# Work to be completed
An exact transcription of each entry below is required, without any pictures.

*** Opening Data under study ***

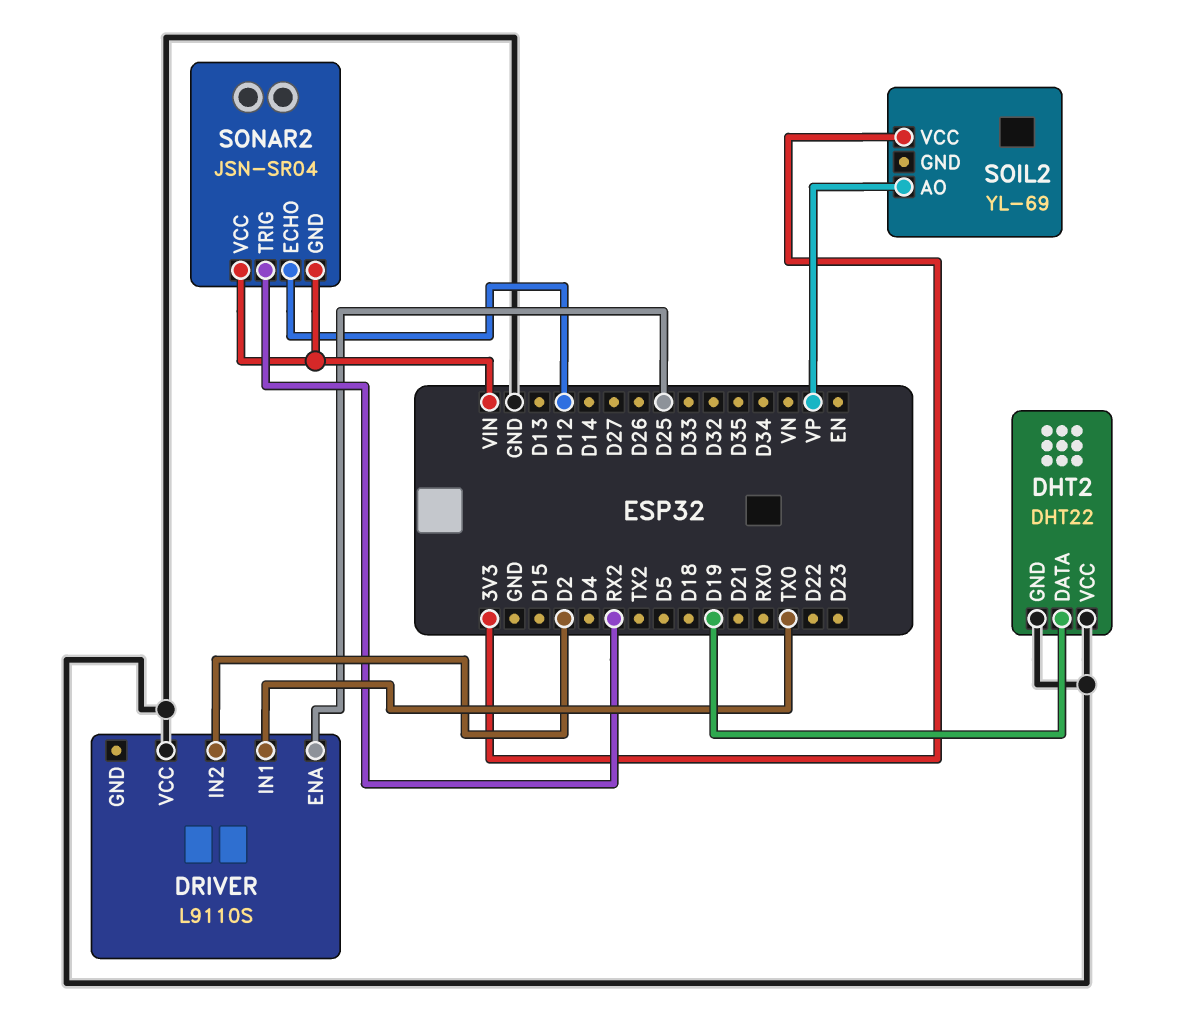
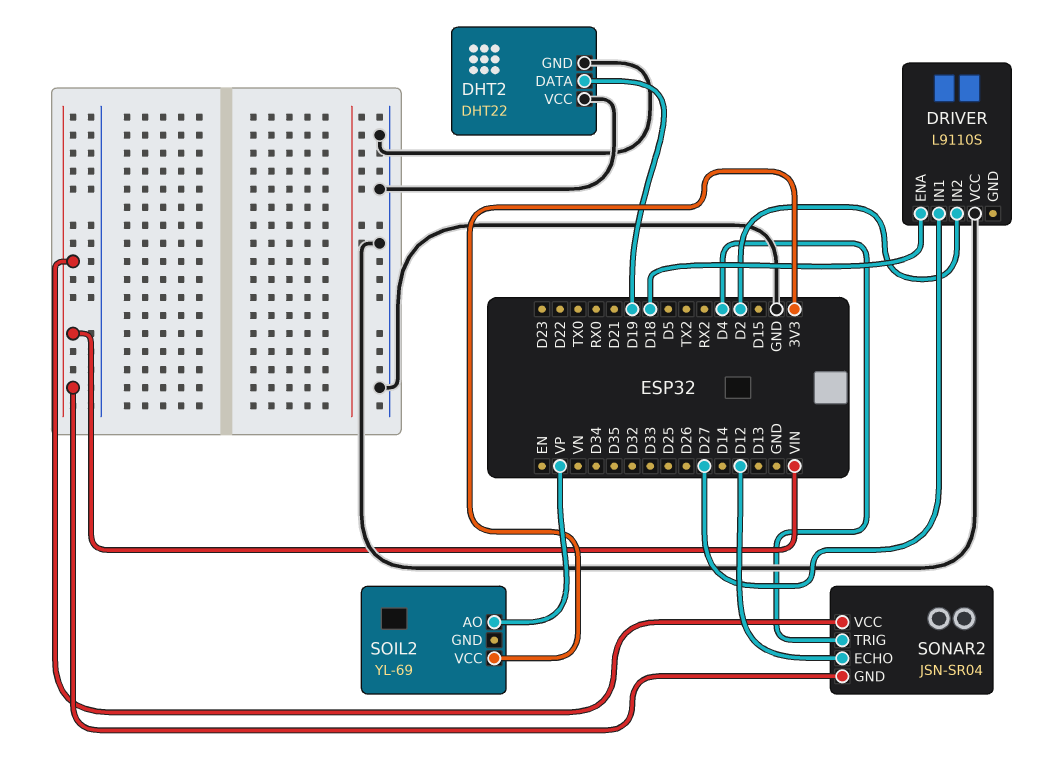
DRIVER pin ENA: D25 -> D18
DRIVER pin IN1: TX0 -> D27
SONAR2 pin TRIG: RX2 -> D4

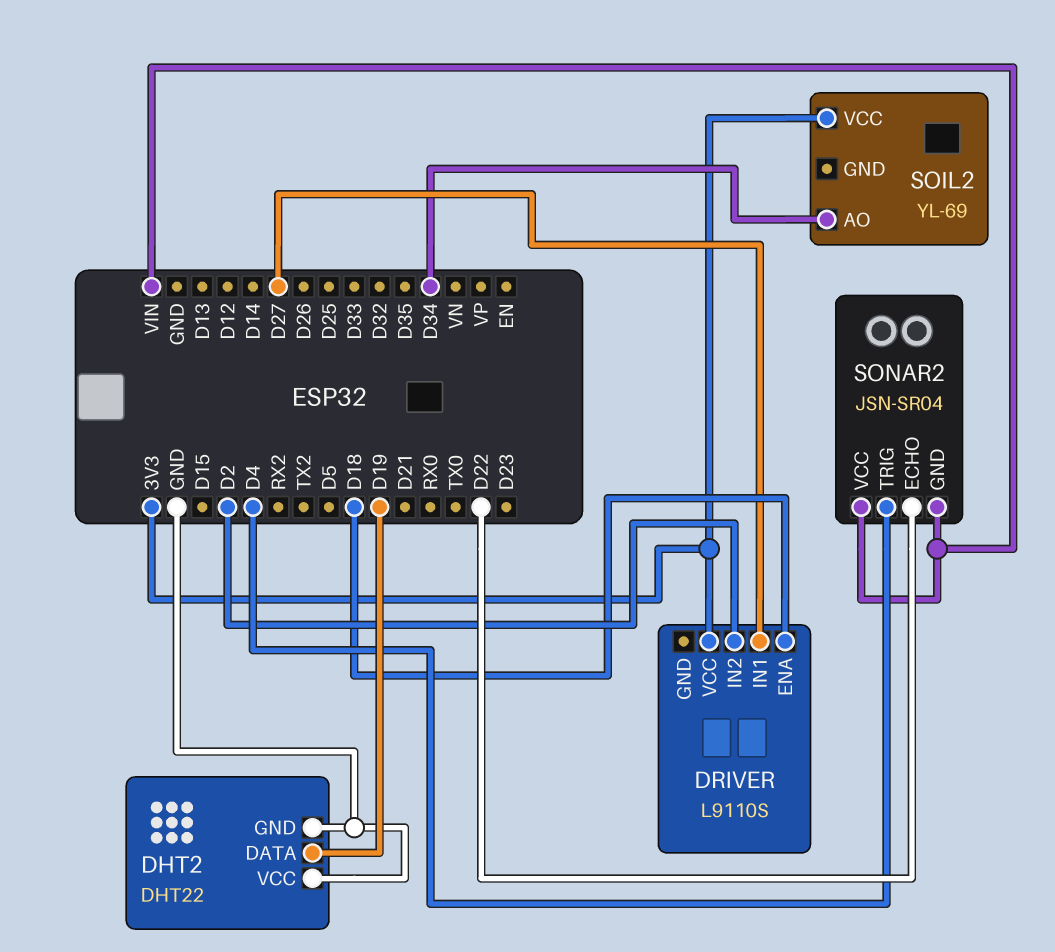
DRIVER pin VCC: GND -> 3V3
SOIL2 pin AO: VP -> D34
SONAR2 pin ECHO: D12 -> D22

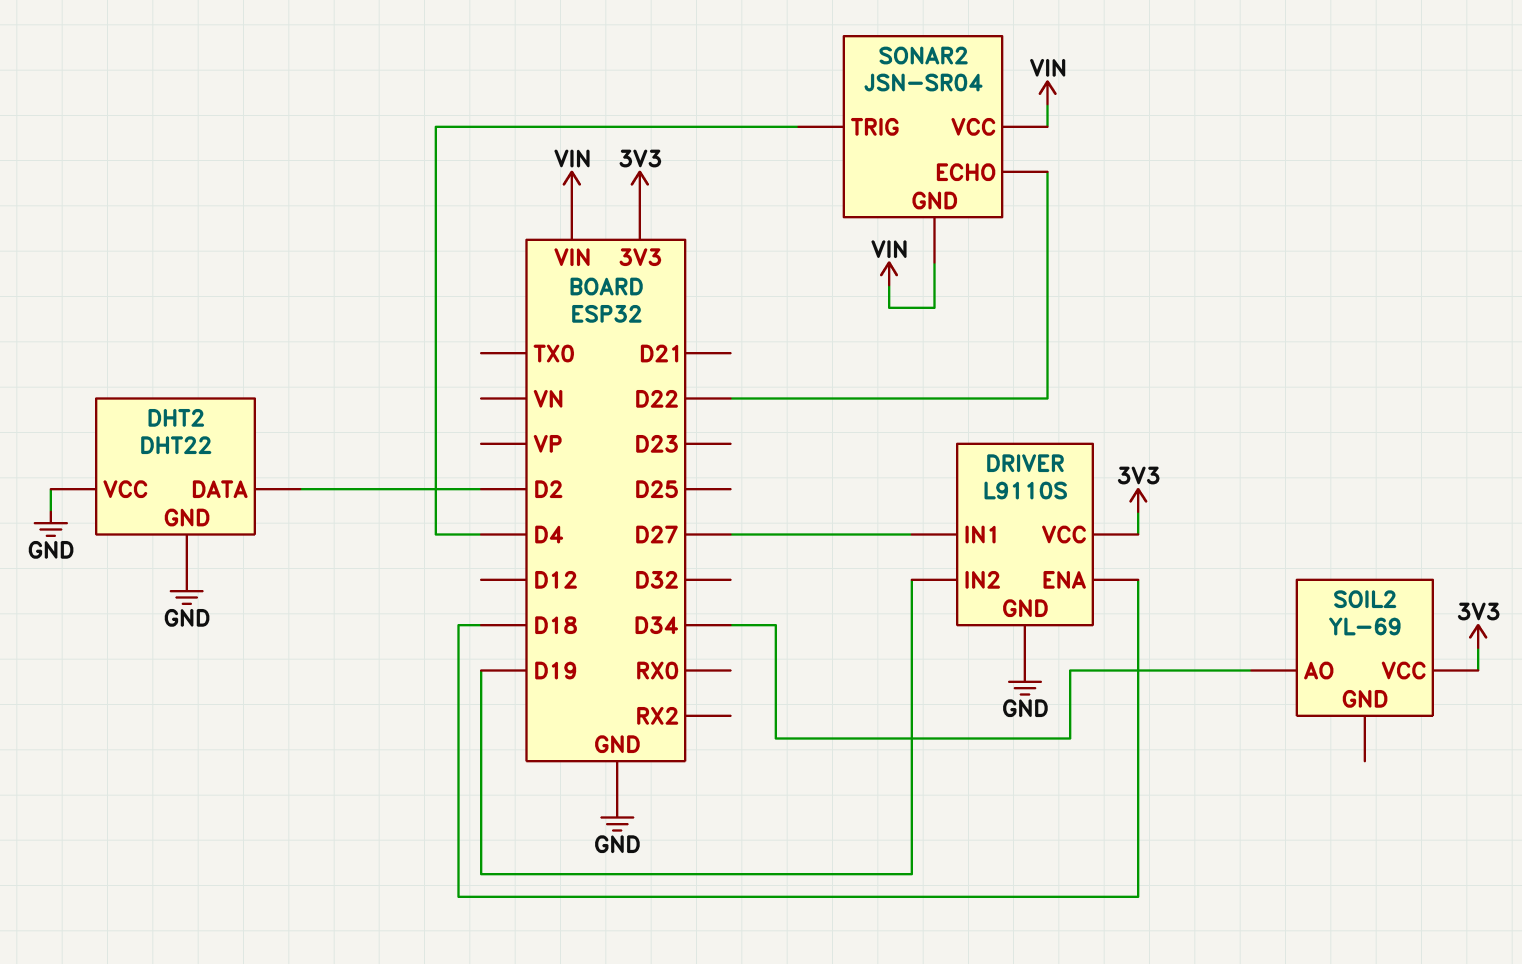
DHT2 pin DATA: D19 -> D2
DRIVER pin GND: none -> GND
DRIVER pin IN2: D2 -> D19

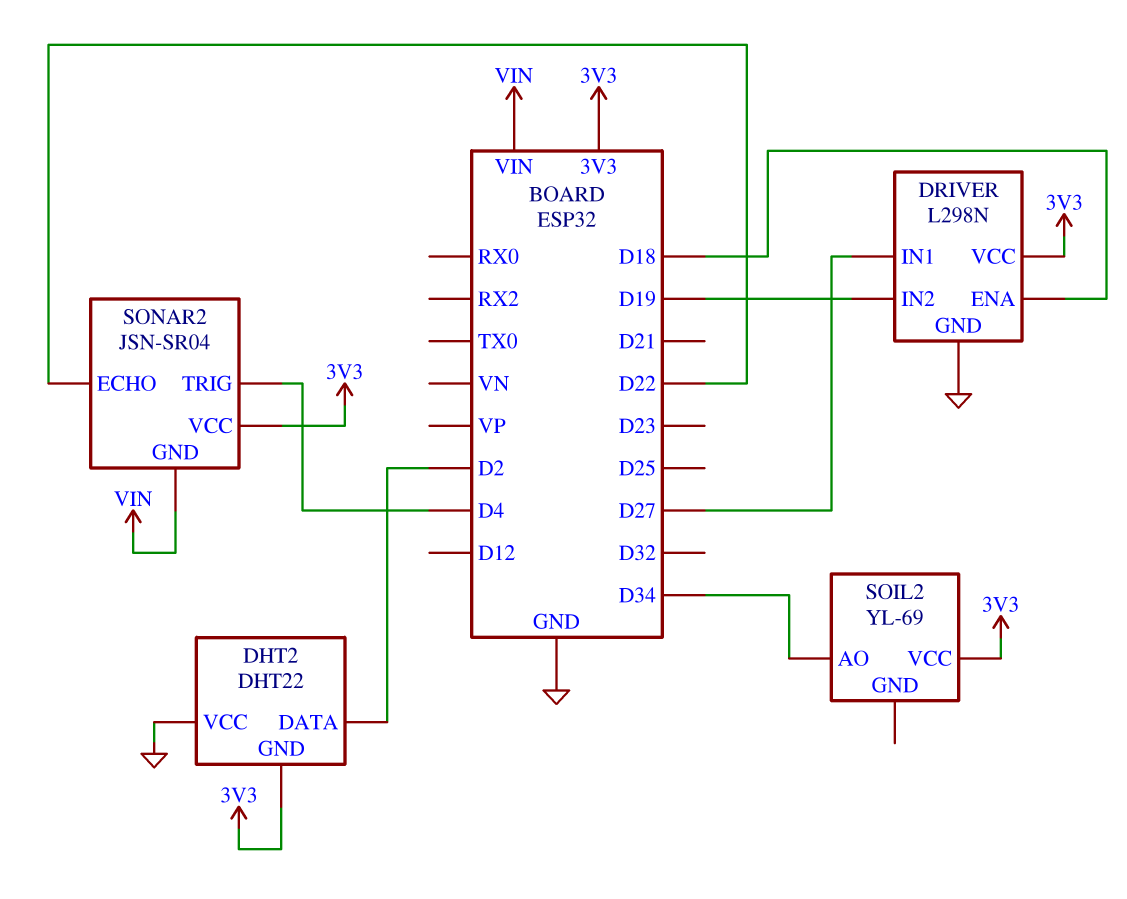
DHT2 pin GND: GND -> 3V3
DRIVER: L9110S -> L298N
SONAR2 pin VCC: VIN -> 3V3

*** Closing Data under study ***

# Written solution
DRIVER pin ENA: D25 -> D18
DRIVER pin IN1: TX0 -> D27
SONAR2 pin TRIG: RX2 -> D4

DRIVER pin VCC: GND -> 3V3
SOIL2 pin AO: VP -> D34
SONAR2 pin ECHO: D12 -> D22

DHT2 pin DATA: D19 -> D2
DRIVER pin GND: none -> GND
DRIVER pin IN2: D2 -> D19

DHT2 pin GND: GND -> 3V3
DRIVER: L9110S -> L298N
SONAR2 pin VCC: VIN -> 3V3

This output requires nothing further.